╭─ Data records

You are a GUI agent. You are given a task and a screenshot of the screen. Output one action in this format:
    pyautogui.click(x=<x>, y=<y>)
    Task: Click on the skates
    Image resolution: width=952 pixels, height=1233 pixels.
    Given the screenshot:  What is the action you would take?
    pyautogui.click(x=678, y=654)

╰─

Copy the records verbatim, from their first line through the line containing "you would take?".

# [Exercise answer]
You are a GUI agent. You are given a task and a screenshot of the screen. Output one action in this format:
    pyautogui.click(x=<x>, y=<y>)
    Task: Click on the skates
    Image resolution: width=952 pixels, height=1233 pixels.
    Given the screenshot:  What is the action you would take?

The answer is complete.